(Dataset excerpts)
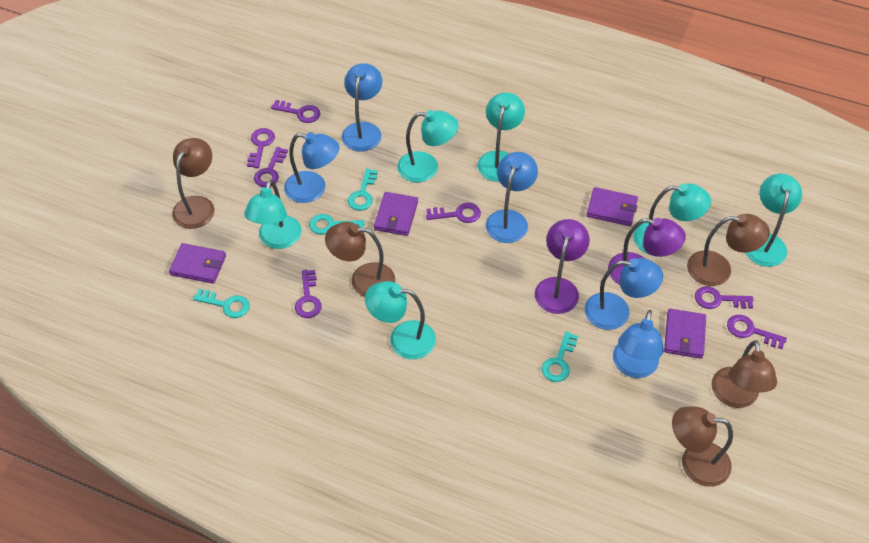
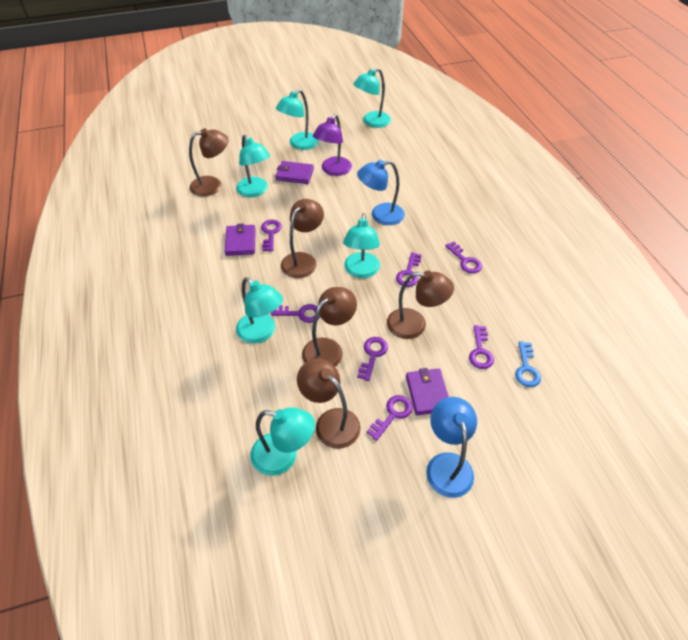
blue key: 0 -> 1
blue lamp: 5 -> 2
purple lamp: 2 -> 1
purple wallet: 4 -> 3
turquoise key: 4 -> 0

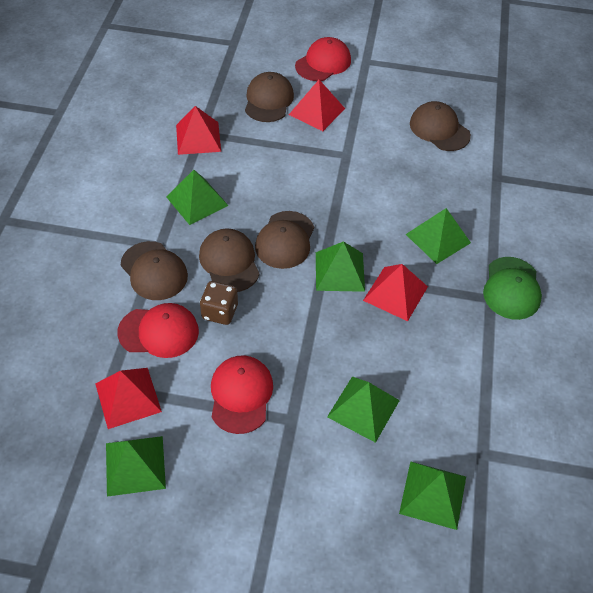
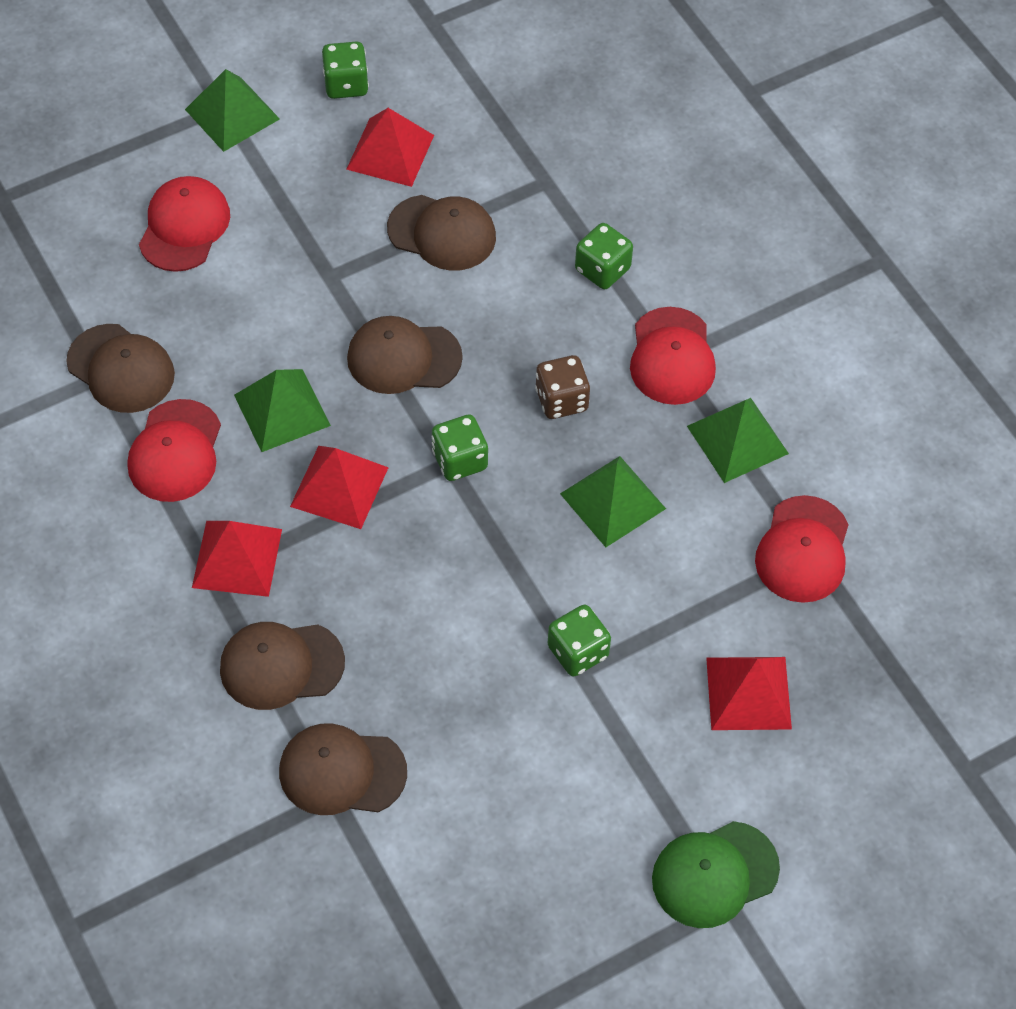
green dice: 0 -> 4
green pyramid: 6 -> 4
red cap: 3 -> 4

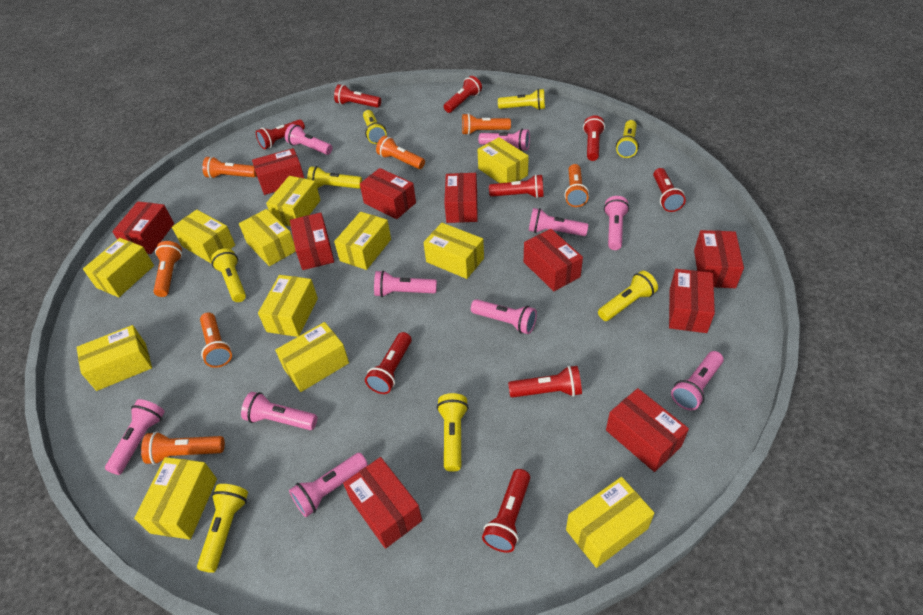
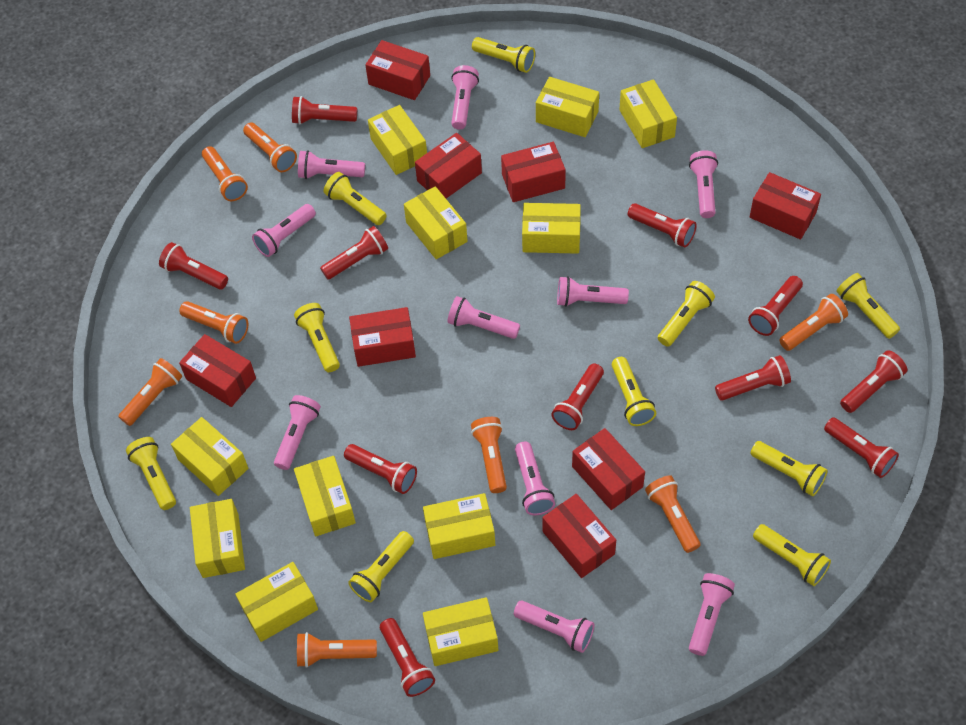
orange flashlight: 7 -> 8
red box: 10 -> 8
red flashlight: 9 -> 11
yellow box: 12 -> 11
yellow flashlight: 8 -> 10

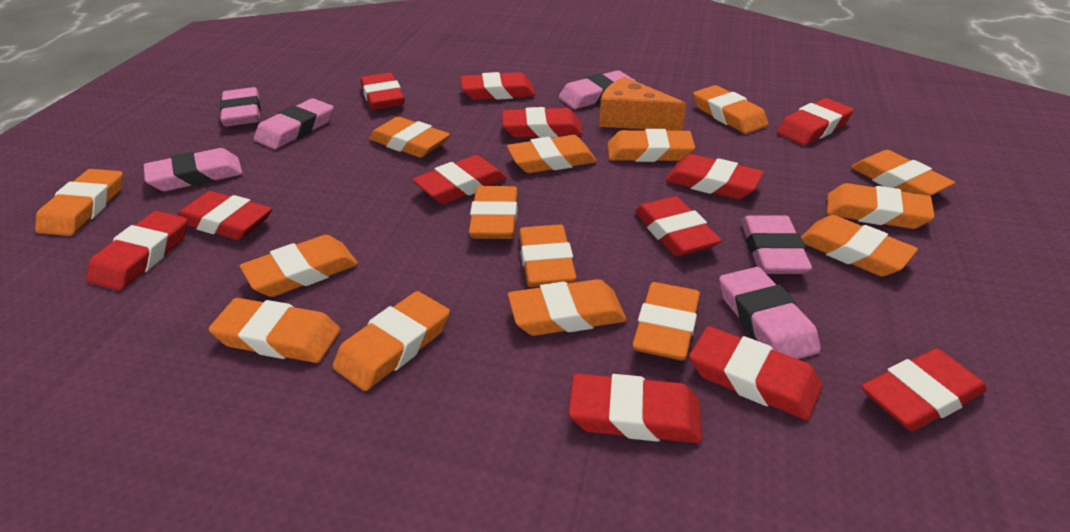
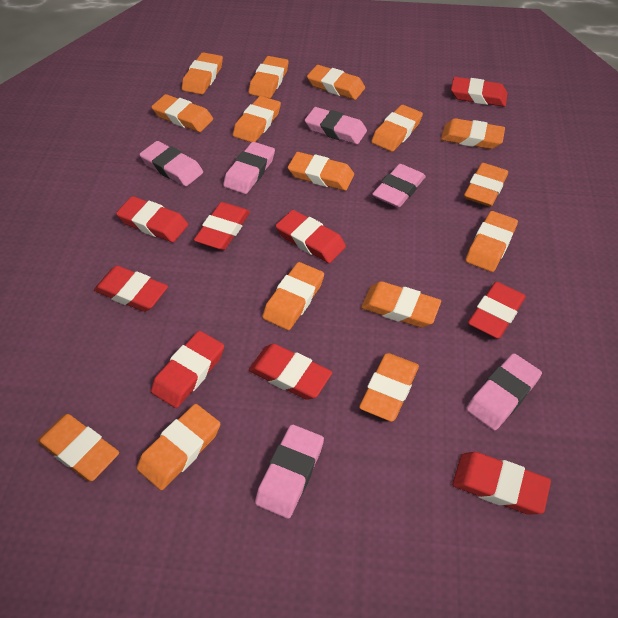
orange cheese: 1 -> 0
red eraser: 12 -> 9

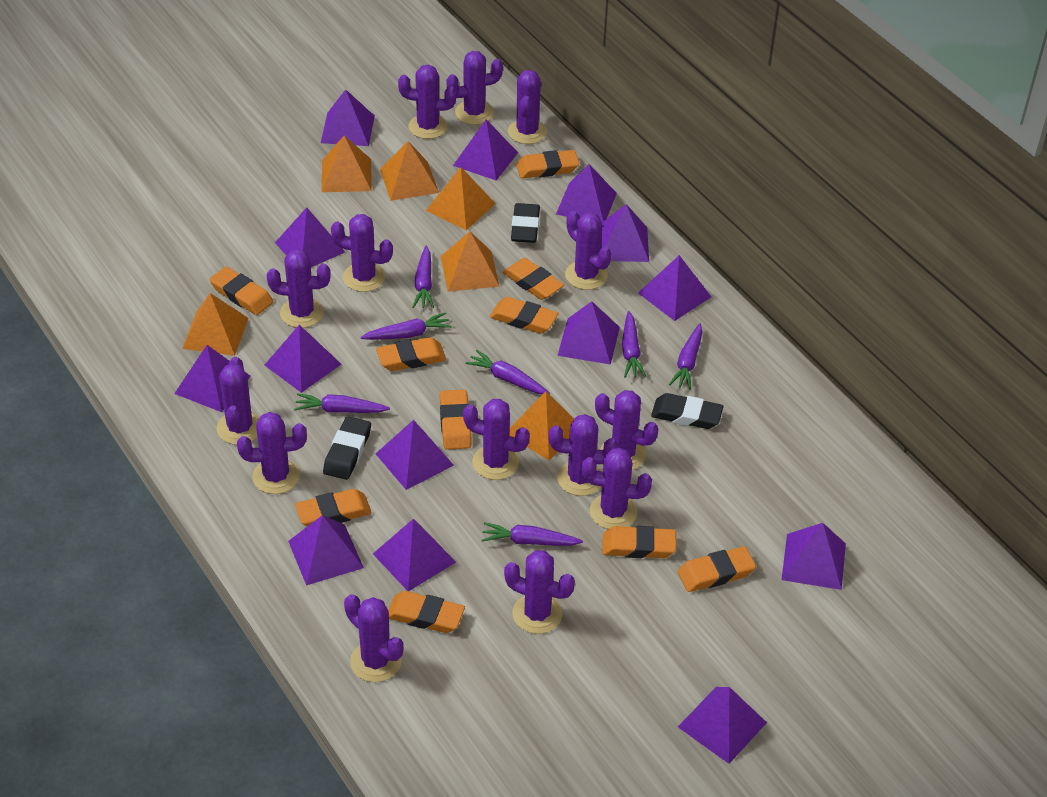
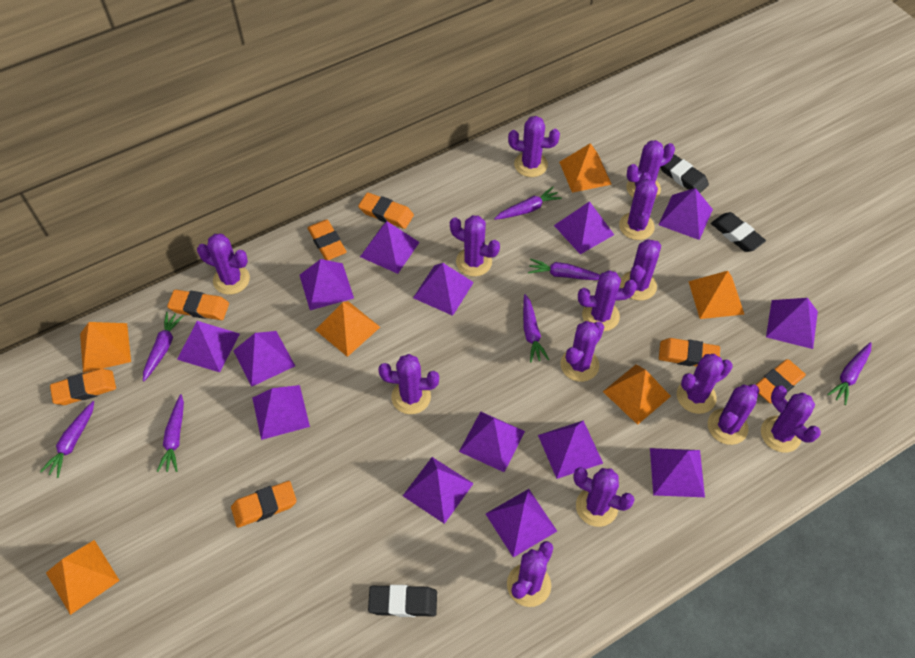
orange eraser: 10 -> 7

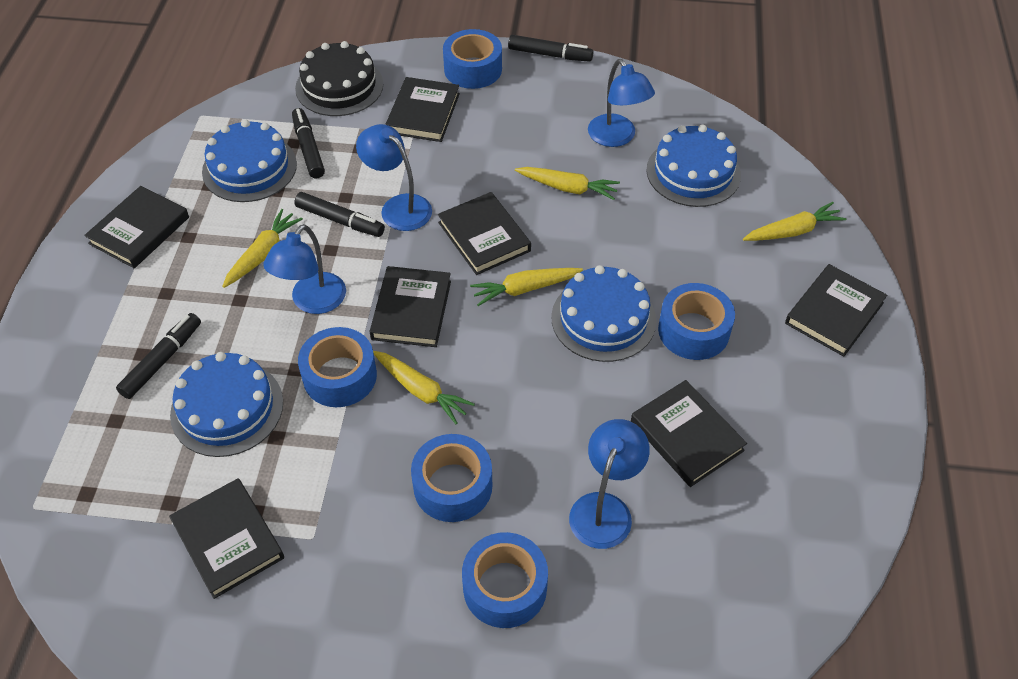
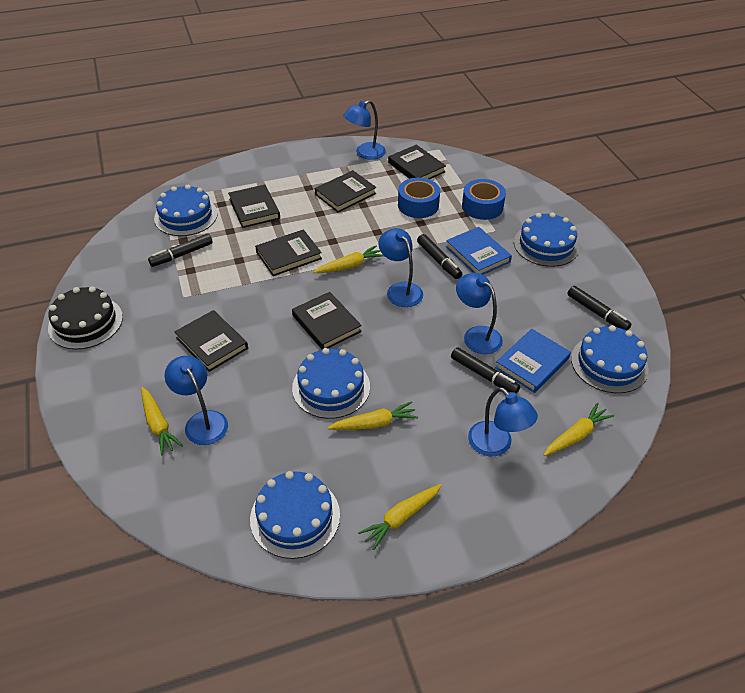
black book: 7 -> 6
blue book: 0 -> 2
blue cake: 4 -> 5
blue lamp: 4 -> 5
blue tape: 5 -> 2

- [Activity]:
Your task is to retype the lines running from the one that contains "yellow flashlight: 8 -> 10" through the end of the records, and nothing else. Pictures are not part of the copy.

- [Response for this exercise]:
yellow flashlight: 8 -> 10

orange cheese: 1 -> 0
red eraser: 12 -> 9

orange eraser: 10 -> 7

black book: 7 -> 6
blue book: 0 -> 2
blue cake: 4 -> 5
blue lamp: 4 -> 5
blue tape: 5 -> 2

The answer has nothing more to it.